*EXERCISE PROMPT*.
There is material below. Print exactly the lines starting at the line with "none -> black brick B5 level 2" and ending at the line with "green round brick I14:J15", ends included, and no others.

*DATA TO PROCESS*.
▼
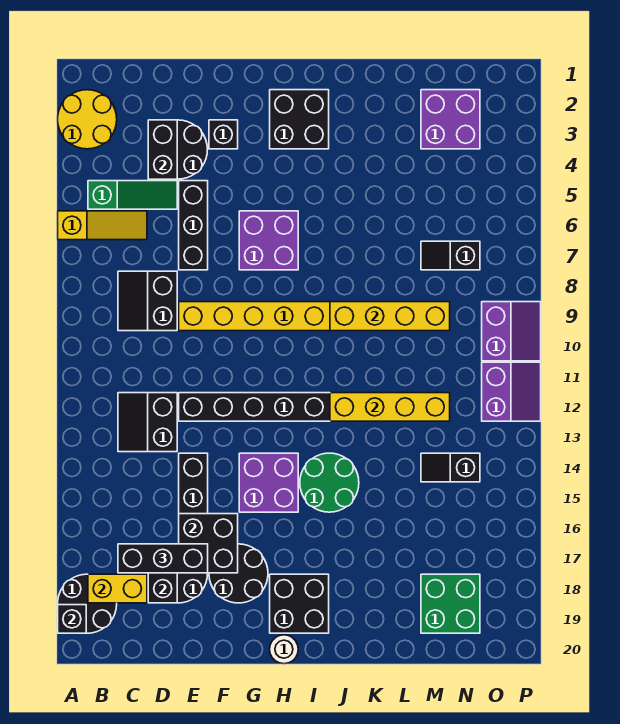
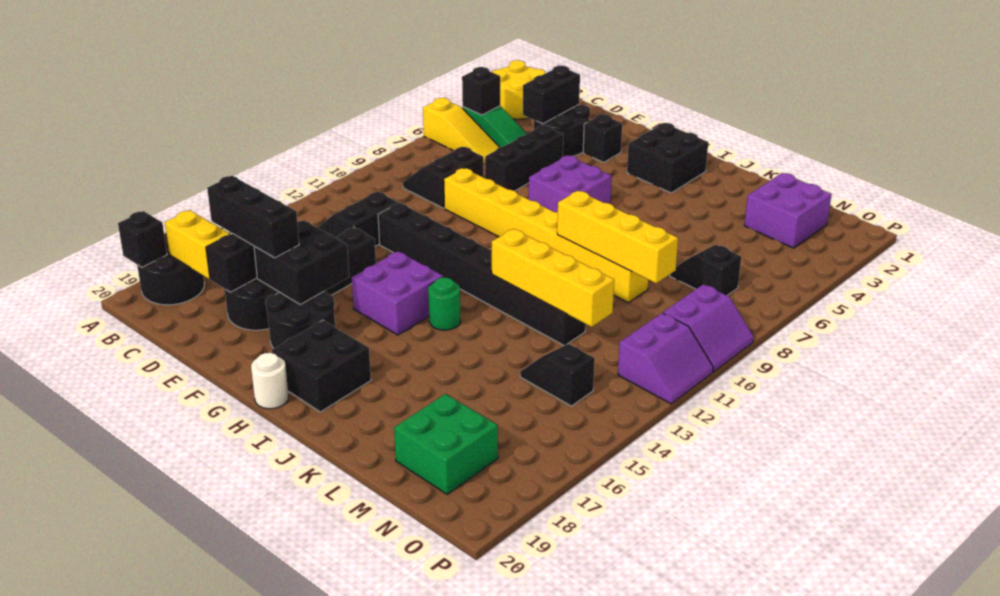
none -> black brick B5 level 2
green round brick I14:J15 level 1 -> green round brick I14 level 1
▲
▼
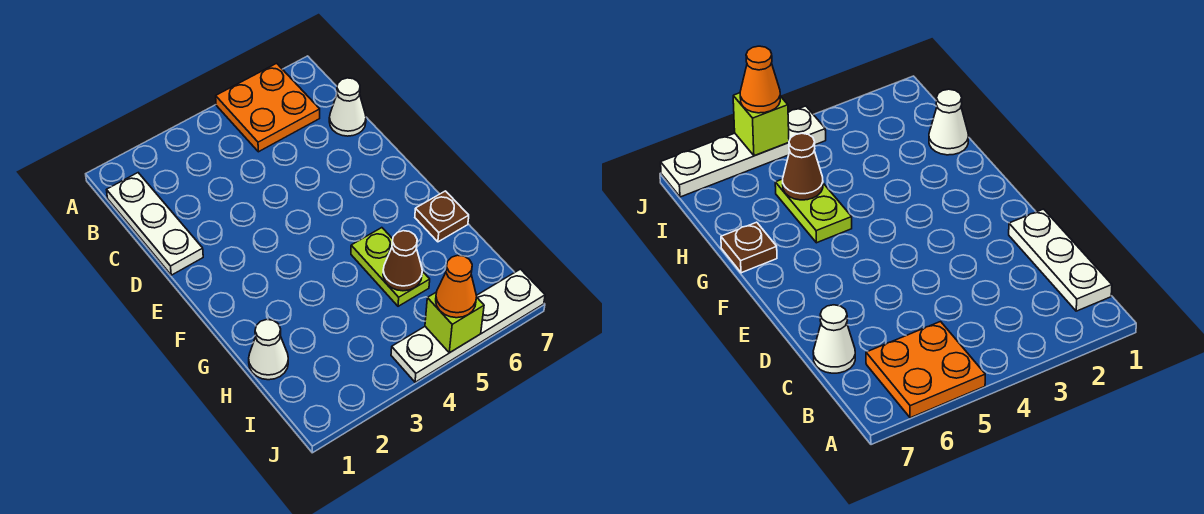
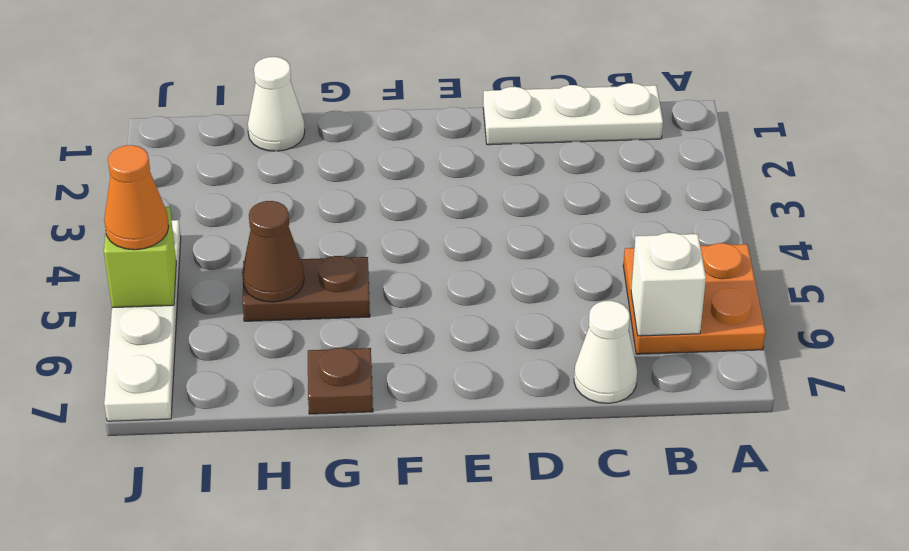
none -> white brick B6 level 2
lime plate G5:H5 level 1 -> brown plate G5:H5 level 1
▲
▼
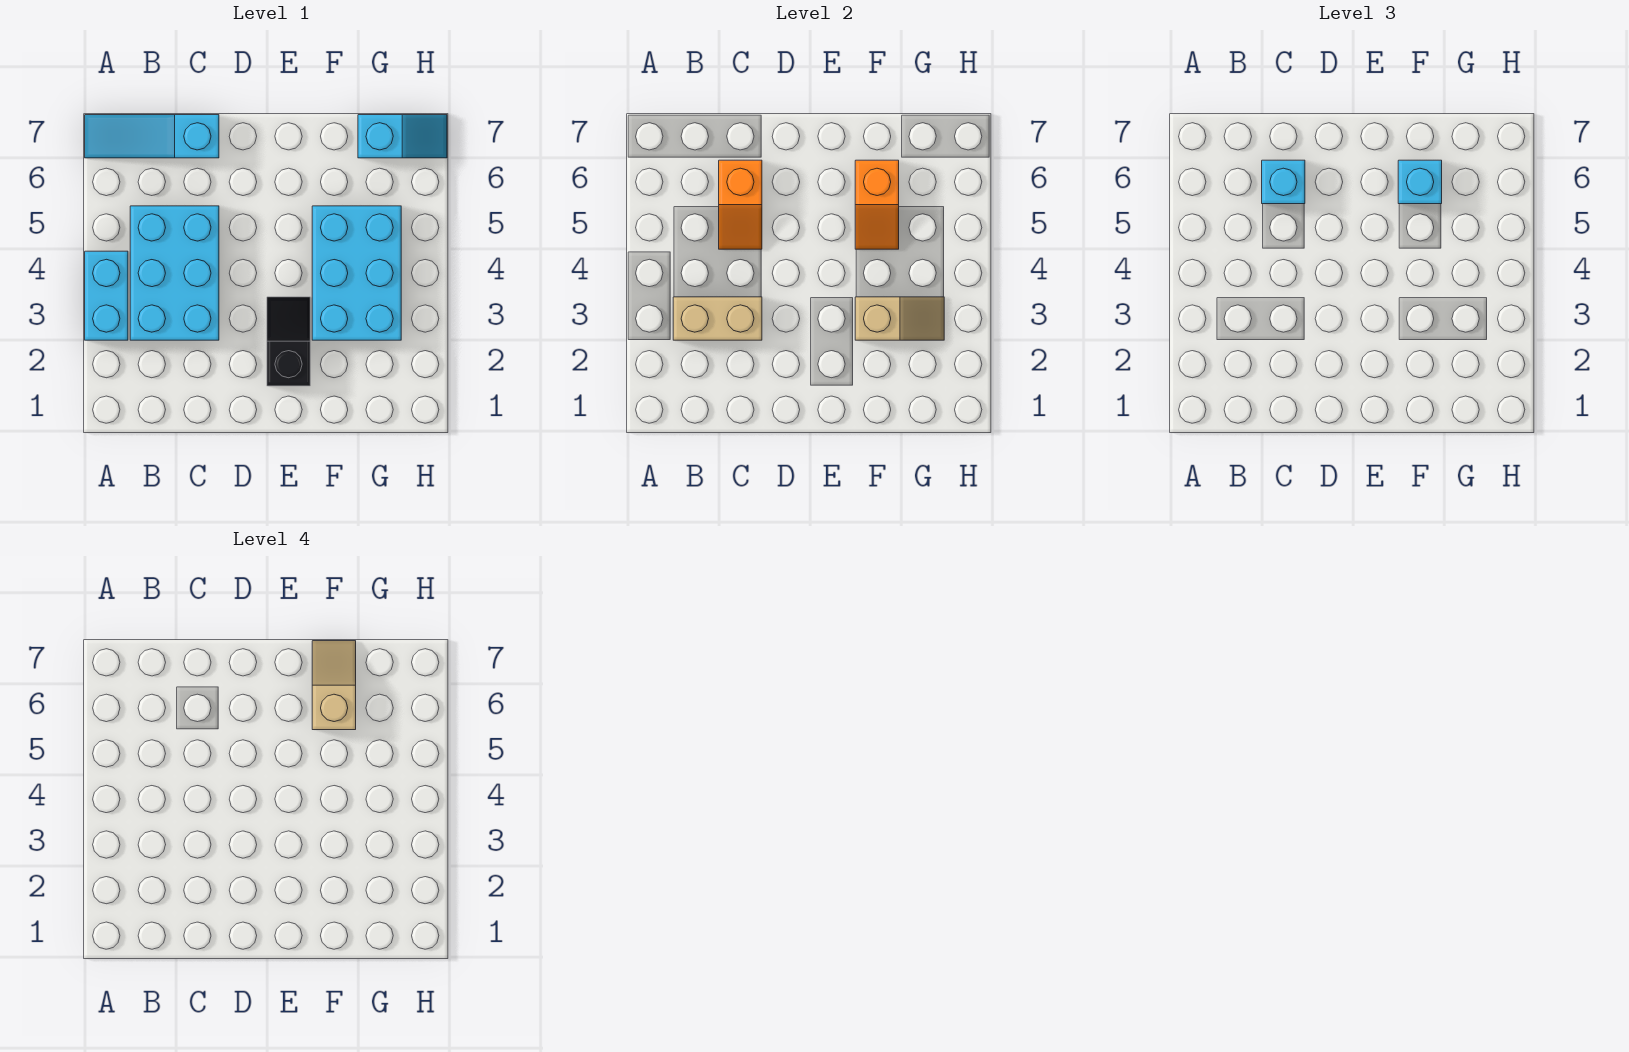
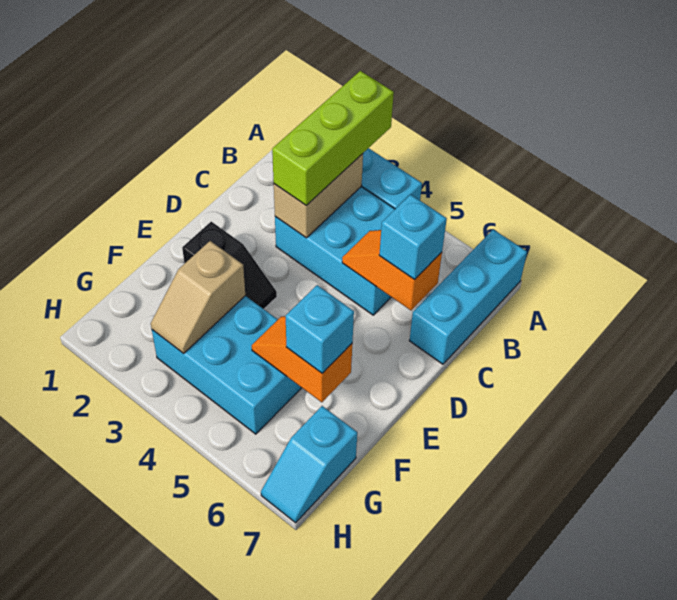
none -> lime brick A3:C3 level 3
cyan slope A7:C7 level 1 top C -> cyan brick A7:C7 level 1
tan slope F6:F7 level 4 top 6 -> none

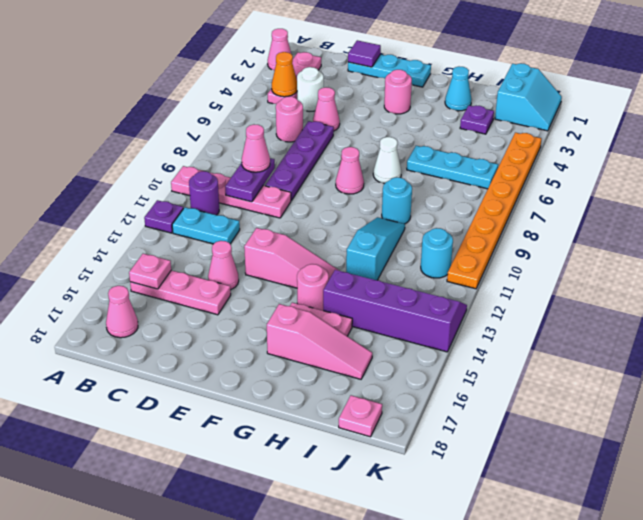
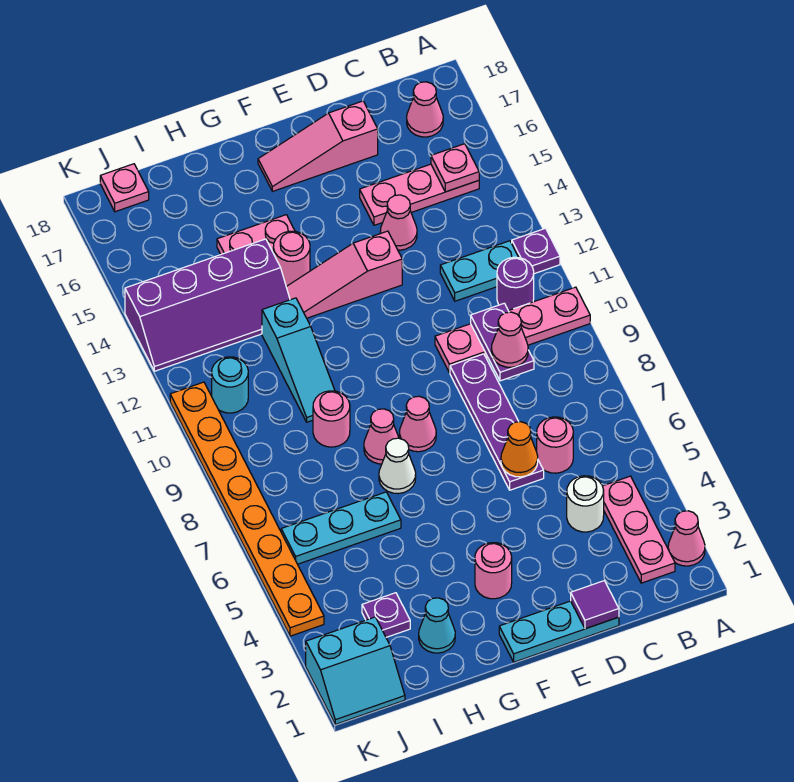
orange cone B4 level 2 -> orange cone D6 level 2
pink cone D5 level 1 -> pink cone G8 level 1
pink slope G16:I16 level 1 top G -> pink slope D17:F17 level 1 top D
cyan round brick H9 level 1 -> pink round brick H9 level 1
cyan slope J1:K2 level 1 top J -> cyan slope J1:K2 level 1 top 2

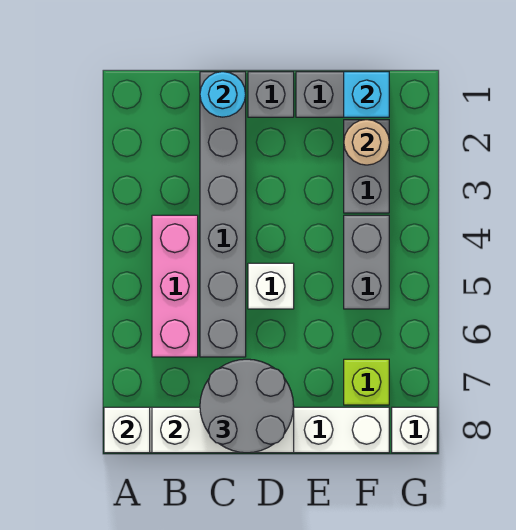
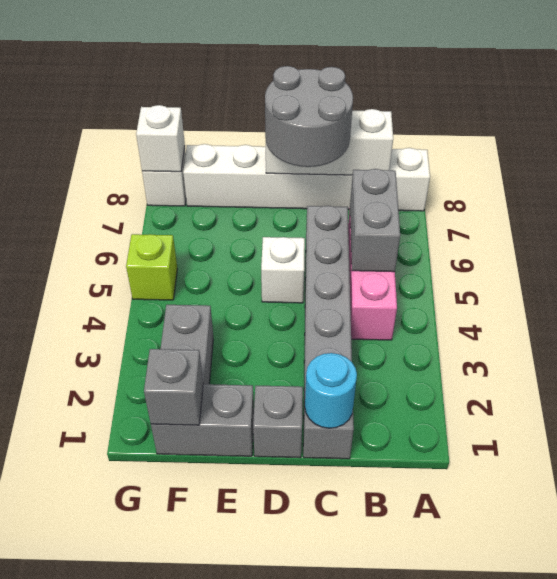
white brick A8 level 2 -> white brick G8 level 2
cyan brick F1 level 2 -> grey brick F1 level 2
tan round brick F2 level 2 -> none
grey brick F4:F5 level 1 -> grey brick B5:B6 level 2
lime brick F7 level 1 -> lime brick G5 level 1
▲
*ANSWER TO THE PROBLEM*.
none -> black brick B5 level 2
green round brick I14:J15 level 1 -> green round brick I14 level 1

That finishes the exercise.